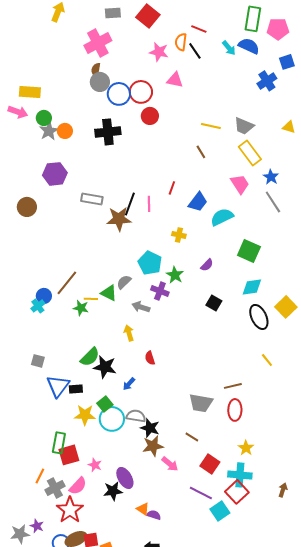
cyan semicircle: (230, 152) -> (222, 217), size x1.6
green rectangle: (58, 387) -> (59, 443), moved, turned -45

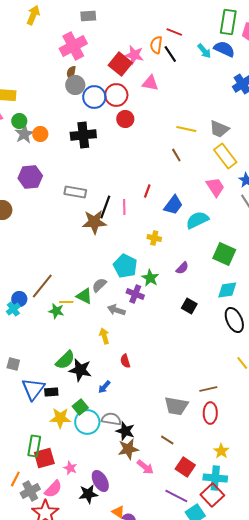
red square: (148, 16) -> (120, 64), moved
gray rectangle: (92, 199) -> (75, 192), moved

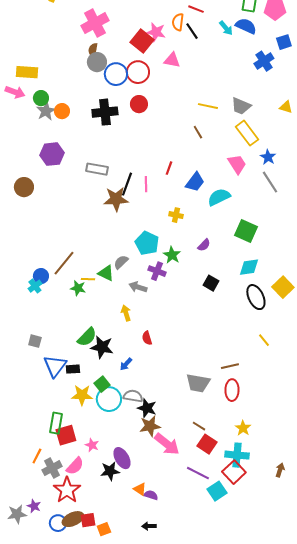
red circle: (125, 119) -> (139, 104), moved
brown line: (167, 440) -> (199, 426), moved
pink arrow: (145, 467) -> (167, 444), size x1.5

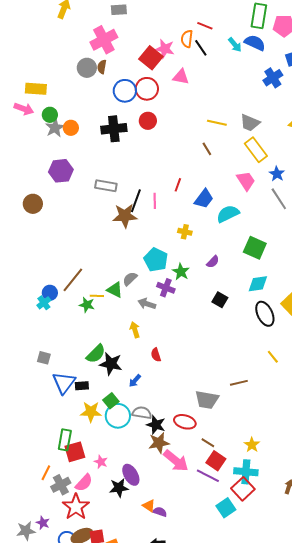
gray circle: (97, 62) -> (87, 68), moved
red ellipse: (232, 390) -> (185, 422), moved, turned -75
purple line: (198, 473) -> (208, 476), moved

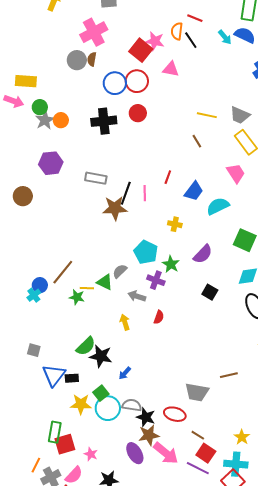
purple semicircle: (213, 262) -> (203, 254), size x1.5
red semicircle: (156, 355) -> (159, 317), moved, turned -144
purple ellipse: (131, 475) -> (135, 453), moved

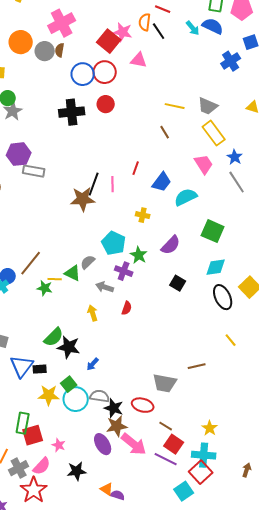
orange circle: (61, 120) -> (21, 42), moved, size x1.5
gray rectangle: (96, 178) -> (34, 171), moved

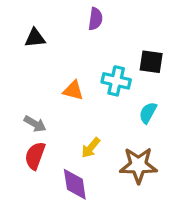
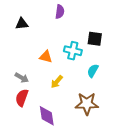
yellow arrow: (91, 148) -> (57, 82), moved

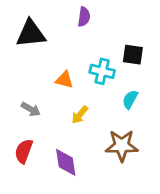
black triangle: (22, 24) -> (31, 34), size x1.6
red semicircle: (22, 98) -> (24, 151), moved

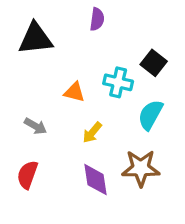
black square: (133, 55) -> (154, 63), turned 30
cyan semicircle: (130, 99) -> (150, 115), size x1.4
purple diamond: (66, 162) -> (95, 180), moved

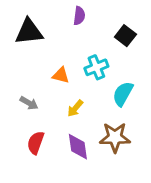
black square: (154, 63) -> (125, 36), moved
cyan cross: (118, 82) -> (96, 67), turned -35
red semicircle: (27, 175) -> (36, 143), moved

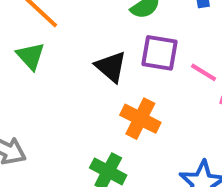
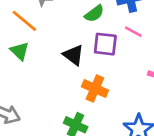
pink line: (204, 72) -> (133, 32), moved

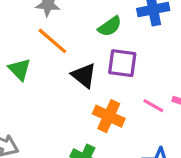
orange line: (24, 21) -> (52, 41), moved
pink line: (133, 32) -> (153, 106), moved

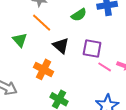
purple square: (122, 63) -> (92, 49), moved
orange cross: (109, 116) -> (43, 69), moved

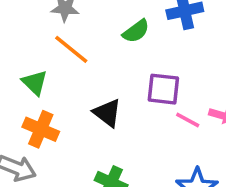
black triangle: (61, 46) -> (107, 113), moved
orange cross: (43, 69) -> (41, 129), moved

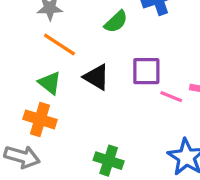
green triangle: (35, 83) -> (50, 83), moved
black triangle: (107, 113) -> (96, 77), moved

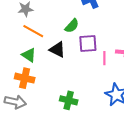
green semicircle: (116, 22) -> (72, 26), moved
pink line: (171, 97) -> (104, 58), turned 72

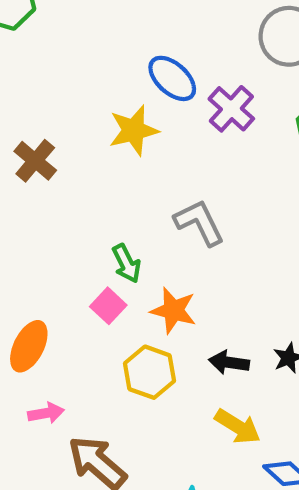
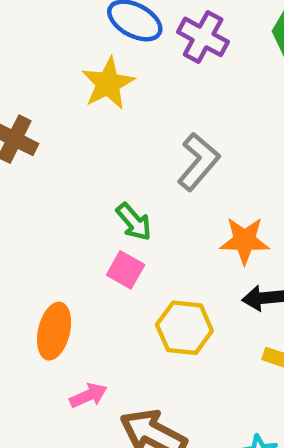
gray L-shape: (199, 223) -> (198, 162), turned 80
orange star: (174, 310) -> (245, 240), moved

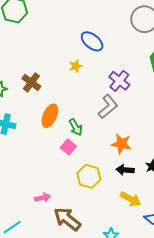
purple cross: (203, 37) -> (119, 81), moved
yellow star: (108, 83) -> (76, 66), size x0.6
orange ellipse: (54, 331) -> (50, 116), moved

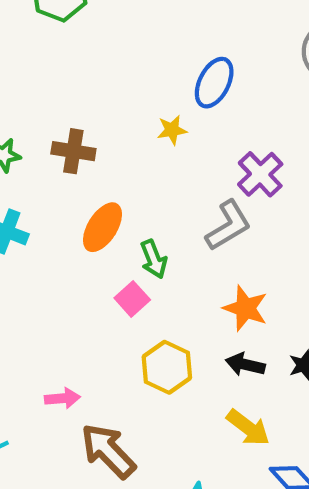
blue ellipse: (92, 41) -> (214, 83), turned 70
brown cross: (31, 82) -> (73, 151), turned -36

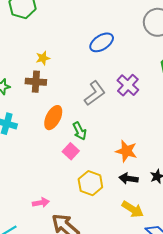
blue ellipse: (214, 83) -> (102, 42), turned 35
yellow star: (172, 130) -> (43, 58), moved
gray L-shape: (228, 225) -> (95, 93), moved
══════
__TASK PROMPT__
Each line from the start of the listing above through the line with "pink line: (204, 72) -> (133, 32), moved" is what to output, exactly as written and without pictures.

__EXERCISE RESPONSE__
cyan semicircle: (230, 152) -> (222, 217), size x1.6
green rectangle: (58, 387) -> (59, 443), moved, turned -45

red square: (148, 16) -> (120, 64), moved
gray rectangle: (92, 199) -> (75, 192), moved

red circle: (125, 119) -> (139, 104), moved
brown line: (167, 440) -> (199, 426), moved
pink arrow: (145, 467) -> (167, 444), size x1.5

gray circle: (97, 62) -> (87, 68), moved
red ellipse: (232, 390) -> (185, 422), moved, turned -75
purple line: (198, 473) -> (208, 476), moved

purple semicircle: (213, 262) -> (203, 254), size x1.5
red semicircle: (156, 355) -> (159, 317), moved, turned -144
purple ellipse: (131, 475) -> (135, 453), moved

orange circle: (61, 120) -> (21, 42), moved, size x1.5
gray rectangle: (96, 178) -> (34, 171), moved

yellow arrow: (91, 148) -> (57, 82), moved

black triangle: (22, 24) -> (31, 34), size x1.6
red semicircle: (22, 98) -> (24, 151), moved

black square: (133, 55) -> (154, 63), turned 30
cyan semicircle: (130, 99) -> (150, 115), size x1.4
purple diamond: (66, 162) -> (95, 180), moved

black square: (154, 63) -> (125, 36), moved
cyan cross: (118, 82) -> (96, 67), turned -35
red semicircle: (27, 175) -> (36, 143), moved

pink line: (204, 72) -> (133, 32), moved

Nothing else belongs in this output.